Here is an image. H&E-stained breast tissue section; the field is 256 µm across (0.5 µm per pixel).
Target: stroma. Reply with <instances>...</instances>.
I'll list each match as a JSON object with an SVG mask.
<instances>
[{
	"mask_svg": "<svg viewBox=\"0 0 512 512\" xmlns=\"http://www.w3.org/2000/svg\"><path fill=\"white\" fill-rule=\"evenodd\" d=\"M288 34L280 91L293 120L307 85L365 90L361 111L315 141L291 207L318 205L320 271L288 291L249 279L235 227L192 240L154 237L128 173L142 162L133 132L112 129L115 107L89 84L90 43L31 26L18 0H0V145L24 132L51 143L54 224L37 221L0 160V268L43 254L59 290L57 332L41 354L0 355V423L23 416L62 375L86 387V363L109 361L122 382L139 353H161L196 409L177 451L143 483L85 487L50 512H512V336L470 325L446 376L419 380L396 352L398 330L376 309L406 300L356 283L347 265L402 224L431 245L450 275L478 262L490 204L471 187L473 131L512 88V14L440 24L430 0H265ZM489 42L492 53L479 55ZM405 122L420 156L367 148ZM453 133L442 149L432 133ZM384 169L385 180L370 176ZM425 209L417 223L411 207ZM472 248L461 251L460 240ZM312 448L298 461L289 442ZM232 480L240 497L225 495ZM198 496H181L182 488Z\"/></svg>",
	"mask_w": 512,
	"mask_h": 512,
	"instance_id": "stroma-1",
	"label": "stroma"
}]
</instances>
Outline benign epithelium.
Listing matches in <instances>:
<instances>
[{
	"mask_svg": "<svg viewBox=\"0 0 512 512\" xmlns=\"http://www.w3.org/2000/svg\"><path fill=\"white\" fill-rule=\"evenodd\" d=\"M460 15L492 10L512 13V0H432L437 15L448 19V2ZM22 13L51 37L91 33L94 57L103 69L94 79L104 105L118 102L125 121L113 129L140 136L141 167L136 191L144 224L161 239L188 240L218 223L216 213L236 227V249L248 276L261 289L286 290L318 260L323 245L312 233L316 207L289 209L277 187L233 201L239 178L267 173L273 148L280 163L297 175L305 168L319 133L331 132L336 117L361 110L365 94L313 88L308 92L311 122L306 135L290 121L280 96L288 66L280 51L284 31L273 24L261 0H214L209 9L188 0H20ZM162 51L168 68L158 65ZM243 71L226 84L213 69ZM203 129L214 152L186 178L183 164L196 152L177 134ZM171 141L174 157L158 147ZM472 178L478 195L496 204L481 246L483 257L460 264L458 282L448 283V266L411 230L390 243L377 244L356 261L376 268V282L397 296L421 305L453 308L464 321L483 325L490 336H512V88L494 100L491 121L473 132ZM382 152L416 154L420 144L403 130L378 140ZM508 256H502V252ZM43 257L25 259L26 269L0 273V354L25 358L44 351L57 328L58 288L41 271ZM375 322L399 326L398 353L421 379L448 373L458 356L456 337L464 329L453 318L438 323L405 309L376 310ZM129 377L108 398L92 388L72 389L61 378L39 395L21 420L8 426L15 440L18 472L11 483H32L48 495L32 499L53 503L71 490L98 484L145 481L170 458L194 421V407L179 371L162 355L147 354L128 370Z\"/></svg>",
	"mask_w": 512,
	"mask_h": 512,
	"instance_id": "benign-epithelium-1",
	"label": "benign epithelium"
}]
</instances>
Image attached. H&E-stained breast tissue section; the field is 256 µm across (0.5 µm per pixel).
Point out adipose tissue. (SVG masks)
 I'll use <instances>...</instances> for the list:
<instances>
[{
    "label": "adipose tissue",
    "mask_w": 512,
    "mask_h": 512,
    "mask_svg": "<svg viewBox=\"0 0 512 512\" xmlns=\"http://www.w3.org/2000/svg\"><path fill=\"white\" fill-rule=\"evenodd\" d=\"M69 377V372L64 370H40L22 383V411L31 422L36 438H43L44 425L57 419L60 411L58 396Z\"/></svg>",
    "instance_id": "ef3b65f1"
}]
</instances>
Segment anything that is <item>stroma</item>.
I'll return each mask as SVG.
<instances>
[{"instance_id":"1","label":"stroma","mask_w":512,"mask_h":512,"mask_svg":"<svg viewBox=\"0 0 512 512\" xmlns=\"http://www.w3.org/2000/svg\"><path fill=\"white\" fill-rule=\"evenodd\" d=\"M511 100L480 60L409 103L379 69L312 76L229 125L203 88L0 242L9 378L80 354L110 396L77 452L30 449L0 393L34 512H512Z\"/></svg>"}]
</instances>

+++

SET TASK >> Locate each line with the word "epithelium" and copy it.

TASK RESULT >>
Outline benign epithelium.
	"instance_id": "benign-epithelium-1",
	"label": "benign epithelium"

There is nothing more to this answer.